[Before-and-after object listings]
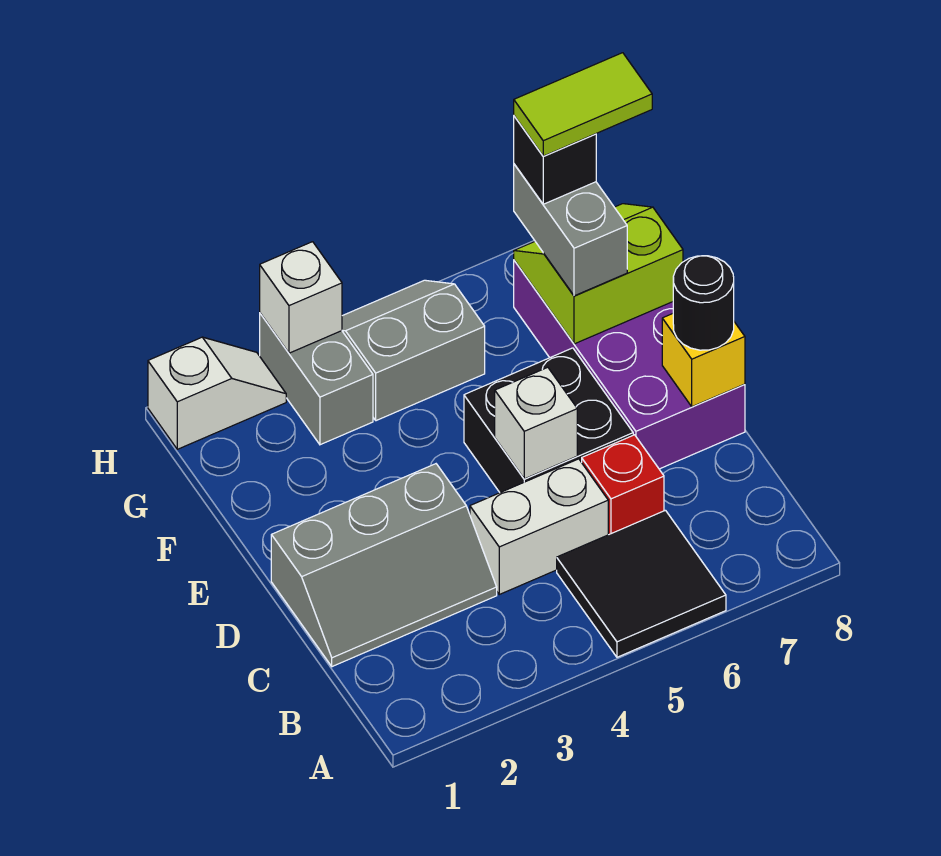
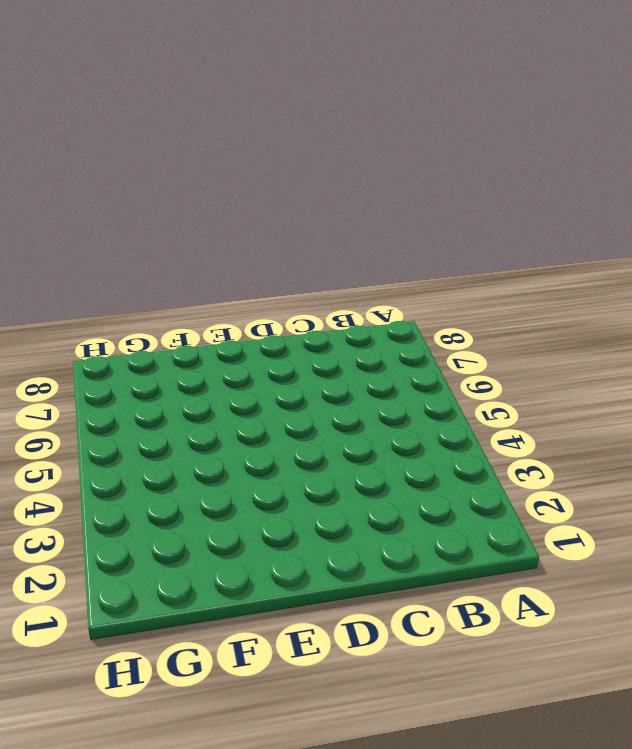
none -> black 2x2 tile [557,510,726,657]
none -> grey 2x3 slope [271,464,497,667]
none -> white 1x2 brick [470,459,608,594]

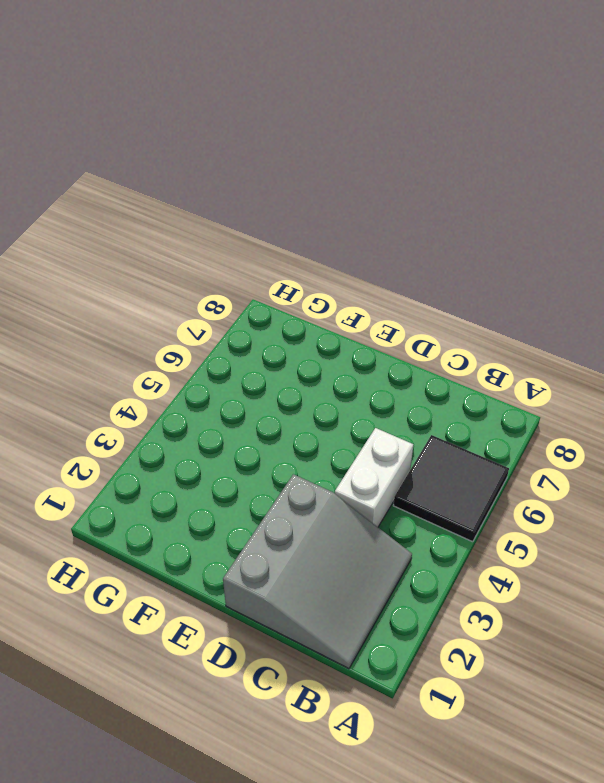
grey 3x3 slope [223,474,412,669] -> grey 2x3 slope [271,464,497,667]
none -> red 1x1 brick [582,435,664,535]
none -> black 2x2 brick [464,348,633,493]
none -> purple 2x4 brick [514,260,745,469]

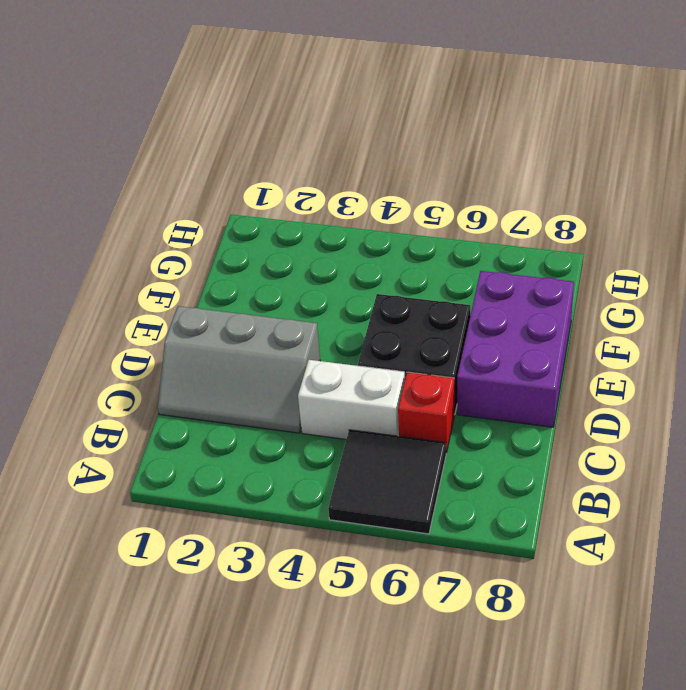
purple 2x3 brick [457,271,574,427] -> purple 2x4 brick [514,260,745,469]
none -> grey 1x2 brick [260,313,373,445]
none -> grey 2x2 slope [342,280,485,421]
none -> white 1x2 slope [148,337,286,449]

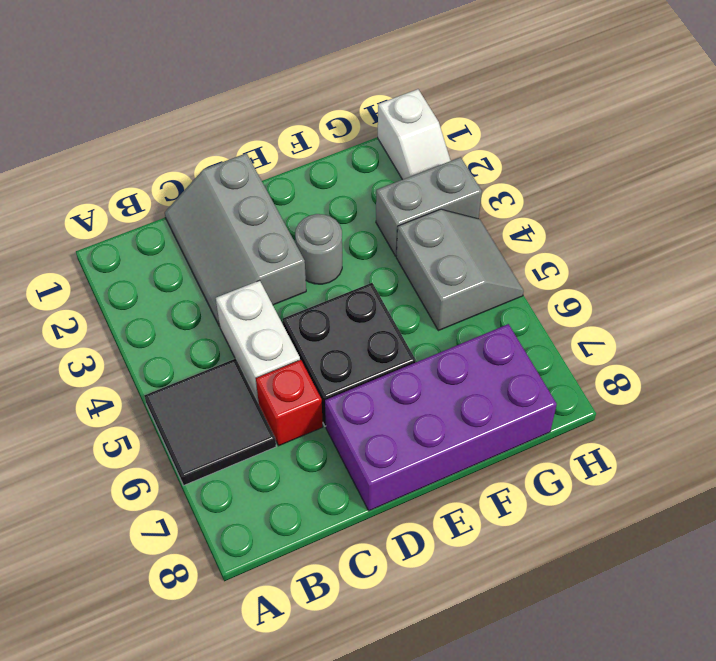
grey 1x1 round brick [295,214,342,284] -> none
none -> white 1x1 brick [495,367,577,479]
none -> yellow 1x1 brick [662,314,745,407]
none -> lime 2x2 slope [514,204,683,344]

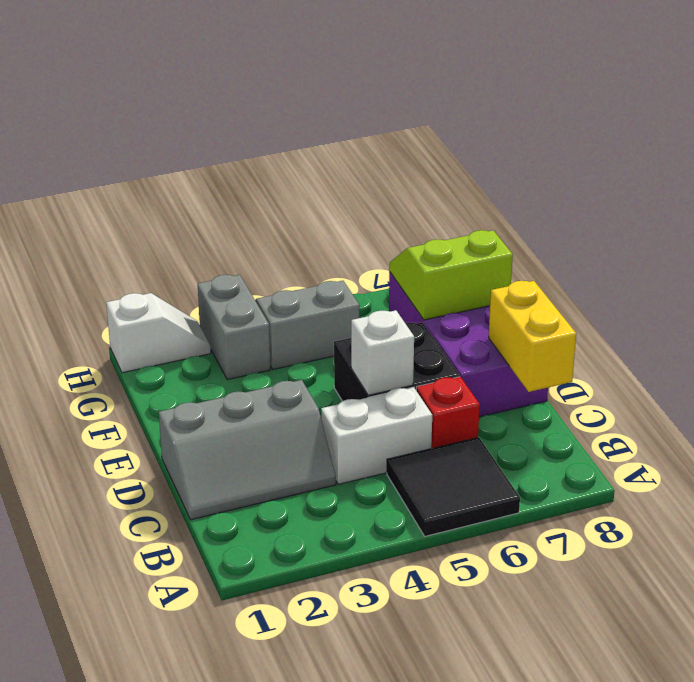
yellow 1x2 brick [489,281,576,392] -> yellow 1x1 brick [662,314,745,407]
none -> white 1x1 brick [260,242,342,353]
none -> black 1x1 round brick [673,256,734,350]
none -> grey 1x2 brick [514,164,627,296]

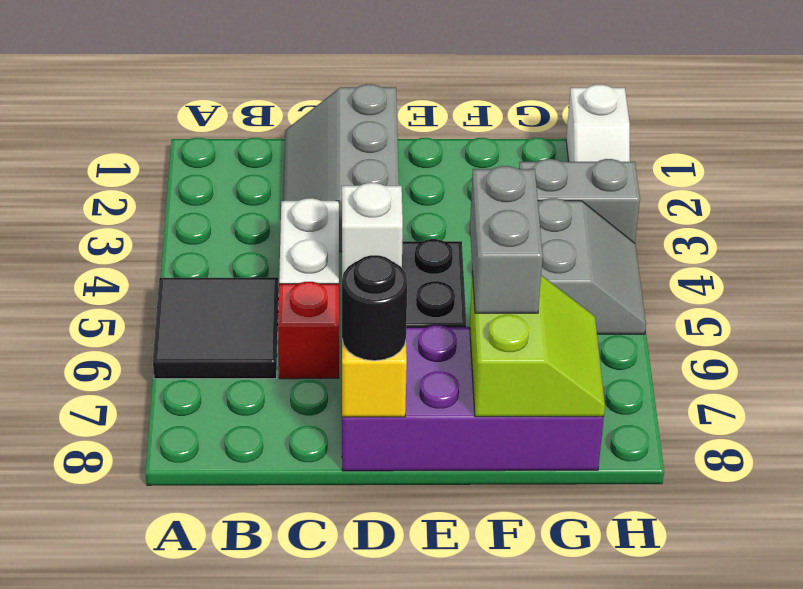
grey 1x2 brick [470,166,543,313] -> grey 1x2 brick turned to [514,164,627,296]
none -> white 1x1 brick [260,242,342,353]
none -> black 1x1 brick [514,116,596,204]
none -> lime 1x2 tile [514,53,652,156]

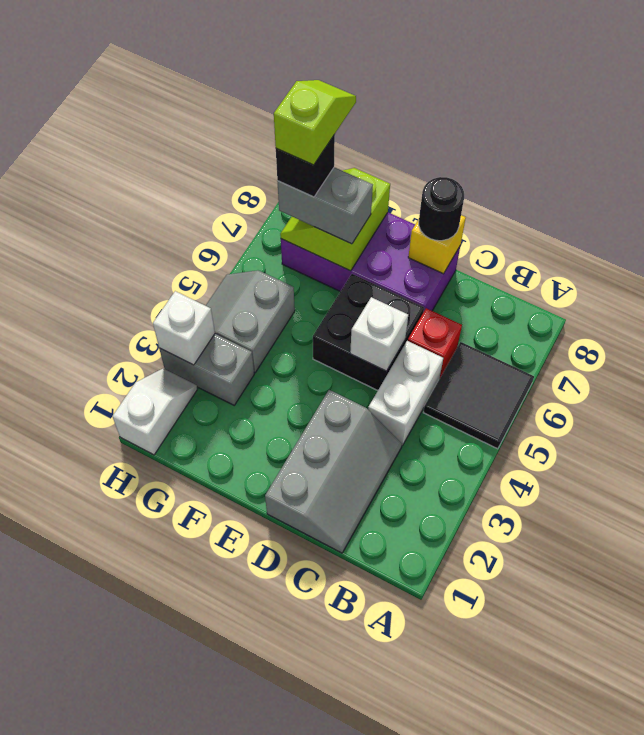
lime 1x2 slope [274,80,356,165] -> lime 1x2 tile [514,53,652,156]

TRY IT -> Look through the entries above. Extract each line with the word "purple".

TASK RESPONSE ->
none -> purple 2x4 brick [514,260,745,469]
purple 2x3 brick [457,271,574,427] -> purple 2x4 brick [514,260,745,469]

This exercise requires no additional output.